Assignment:
When the string "square" appears in a line of the records, show the whole line.

Data listing:

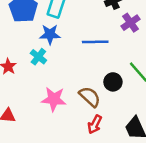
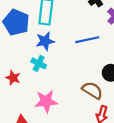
pink star: (54, 99) -> (46, 101), moved

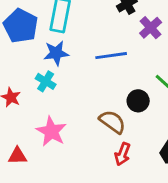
pink star: (46, 101) -> (51, 131), turned 30

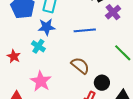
black circle: (138, 101) -> (102, 83), moved
brown semicircle: (112, 122) -> (80, 66), moved

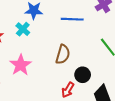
brown semicircle: (80, 66) -> (63, 54), turned 60

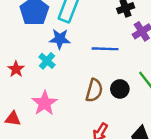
black circle: (83, 75) -> (120, 89), moved

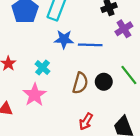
blue star: (60, 39) -> (64, 39), moved
cyan cross: (47, 61) -> (43, 68), moved

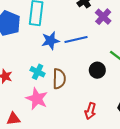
brown semicircle: (80, 83) -> (59, 79), moved

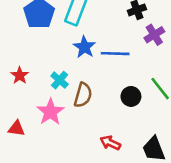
blue star: (50, 41) -> (84, 47), turned 30
red arrow: (90, 111) -> (110, 143), turned 84

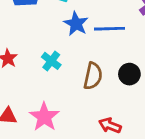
brown semicircle: (83, 95) -> (93, 76), moved
pink star: (50, 112) -> (44, 117), moved

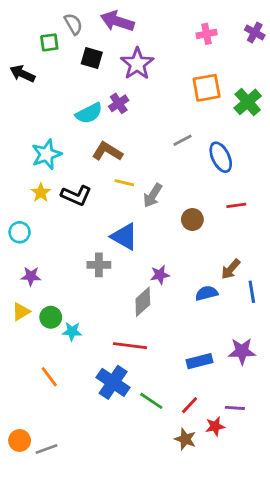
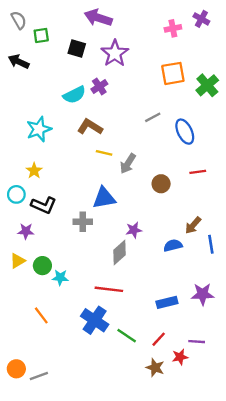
gray semicircle: (73, 24) -> (19, 20), moved
purple cross: (255, 33) -> (201, 19), moved
yellow star: (41, 193) -> (34, 171), moved
black L-shape: (76, 195) -> (44, 205), moved
blue triangle: (124, 237) -> (104, 198), turned -40

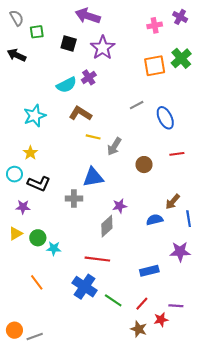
green cross: (207, 85) -> (181, 58), moved
purple star: (203, 294) -> (180, 252), moved

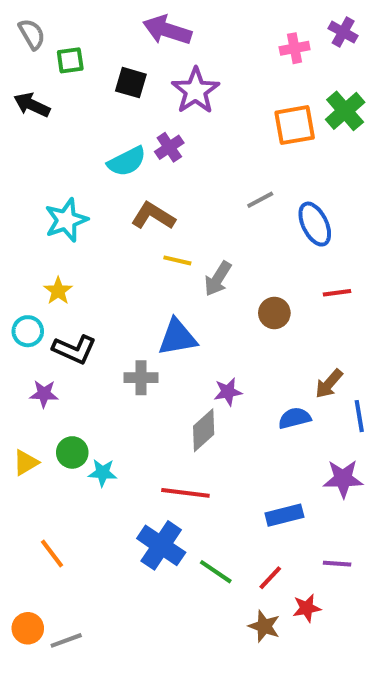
yellow triangle: (16, 234) -> (26, 463), moved
orange line: (37, 282) -> (52, 553), moved
purple line: (176, 306) -> (337, 564), moved

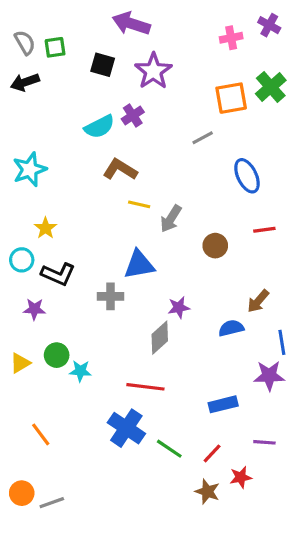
gray semicircle: (32, 34) -> (25, 43), moved
black arrow: (32, 105) -> (25, 82), turned -44
gray line: (260, 200) -> (203, 138), moved
cyan star: (66, 220) -> (30, 169), moved
blue line: (359, 416) -> (282, 342), moved

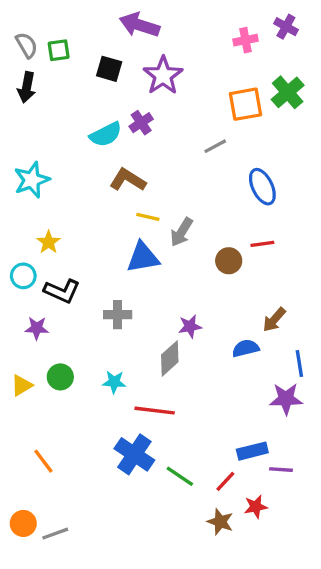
black arrow: (25, 82) -> (27, 87), turned -60
red line: (264, 230) -> (262, 244), moved
blue triangle: (139, 265) -> (143, 257), moved
cyan star: (80, 371) -> (114, 382), moved
blue rectangle: (223, 404) -> (252, 451), moved

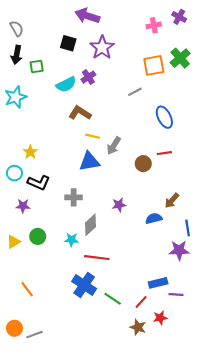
green square: (59, 50) -> (37, 66), moved
cyan star: (32, 180) -> (16, 97), moved
gray diamond: (170, 358) -> (90, 225), moved

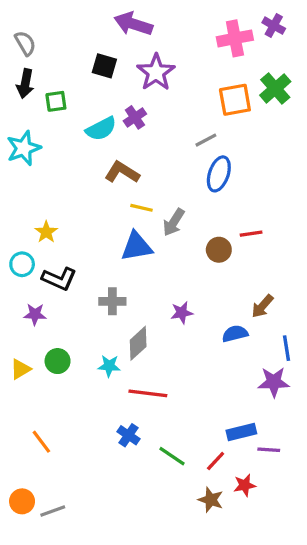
pink cross: (154, 25) -> (235, 38), size x1.5
blue ellipse: (164, 117) -> (219, 174), moved, turned 45
blue cross: (84, 285) -> (128, 435), size x0.6

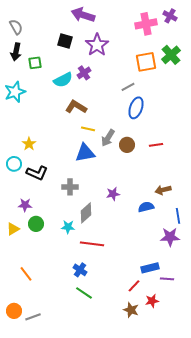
brown circle: (219, 250) -> (127, 145), moved
brown arrow: (262, 306) -> (163, 190), turned 35
purple star: (35, 314) -> (25, 205), moved
green line: (172, 456) -> (84, 293), moved

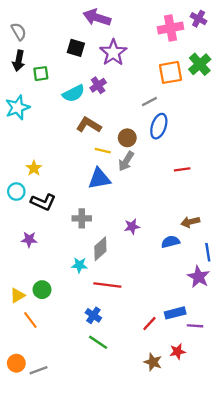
brown circle: (127, 145) -> (127, 138), moved
green circle: (36, 224) -> (42, 290), moved
yellow triangle: (13, 229) -> (17, 295), moved
purple star: (170, 237) -> (199, 277), turned 30
red line: (134, 286) -> (149, 324), moved

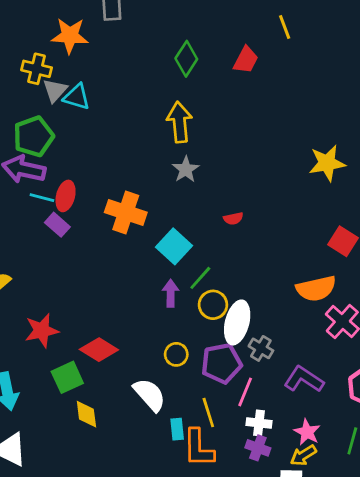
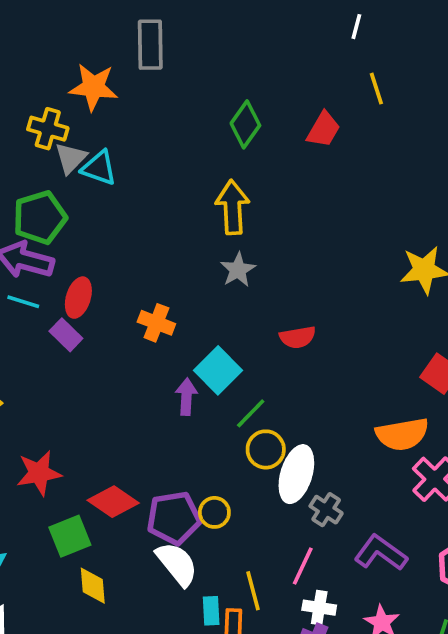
cyan line: (42, 198) -> (23, 302), moved
orange cross: (126, 212) -> (156, 323), size x0.7
red semicircle: (233, 219) -> (298, 337), size x1.4
purple arrow: (171, 293) -> (186, 397), moved
purple pentagon: (221, 363) -> (174, 518), moved

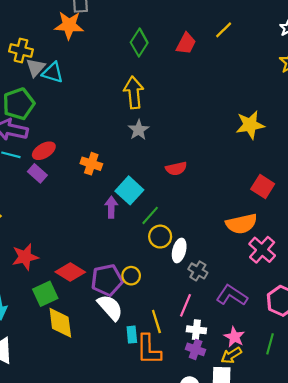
orange star: (94, 87) -> (69, 25), moved
yellow line: (376, 89) -> (224, 30), moved, turned 66
red ellipse: (78, 298) -> (44, 151), turned 45
white ellipse: (296, 474) -> (179, 250), size x0.7
yellow diamond: (93, 586) -> (60, 323), size x1.4

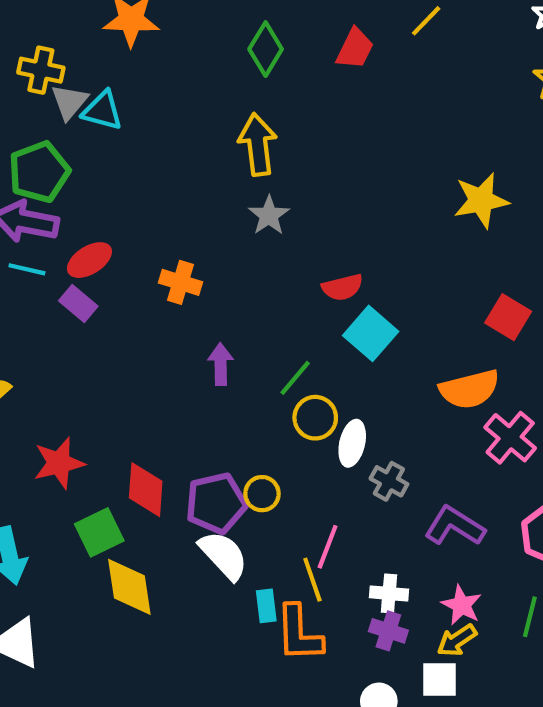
cyan square: (129, 190) -> (371, 333), moved
red diamond: (70, 272) -> (146, 490), turned 64
pink line: (185, 305) -> (328, 547), moved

Written solution:
green square: (59, 50) -> (37, 66), moved
cyan square: (129, 190) -> (371, 333), moved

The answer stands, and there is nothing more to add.